**ACTIVITY:** Below are some records. Return exactly the lines from the one with "brown arrow: (44, 147)" to the one with "purple rectangle: (155, 188)", and nothing else.

**MATERIAL SUPPLIED:**
[Start of Attachment]

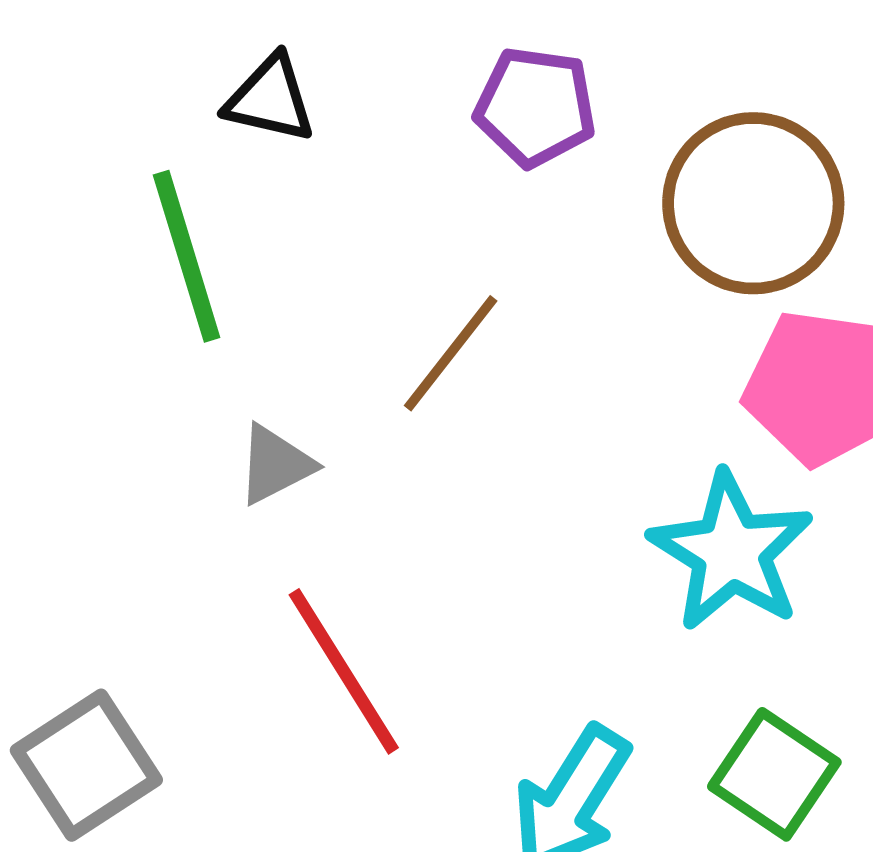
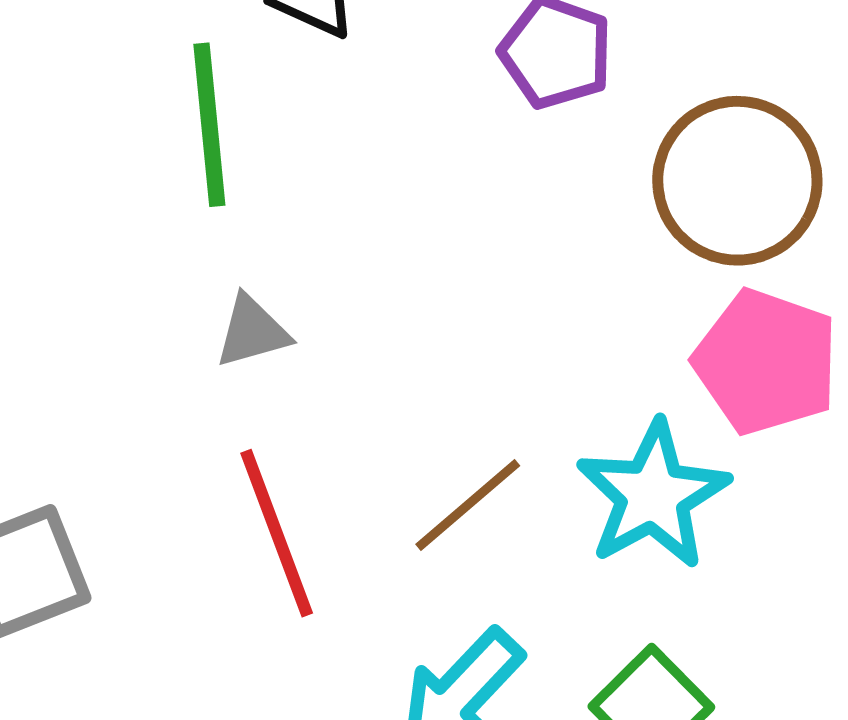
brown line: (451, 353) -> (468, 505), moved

[End of Attachment]
[Start of Attachment]

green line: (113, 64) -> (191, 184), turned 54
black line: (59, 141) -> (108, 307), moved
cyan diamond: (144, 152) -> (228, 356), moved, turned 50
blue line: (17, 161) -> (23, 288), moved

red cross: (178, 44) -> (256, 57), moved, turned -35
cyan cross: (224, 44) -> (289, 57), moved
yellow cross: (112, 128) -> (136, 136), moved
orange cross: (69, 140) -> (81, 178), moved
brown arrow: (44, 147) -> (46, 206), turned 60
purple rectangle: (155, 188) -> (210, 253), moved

[End of Attachment]

**OUTPUT BELOW:**
brown arrow: (44, 147) -> (46, 206), turned 60
purple rectangle: (155, 188) -> (210, 253), moved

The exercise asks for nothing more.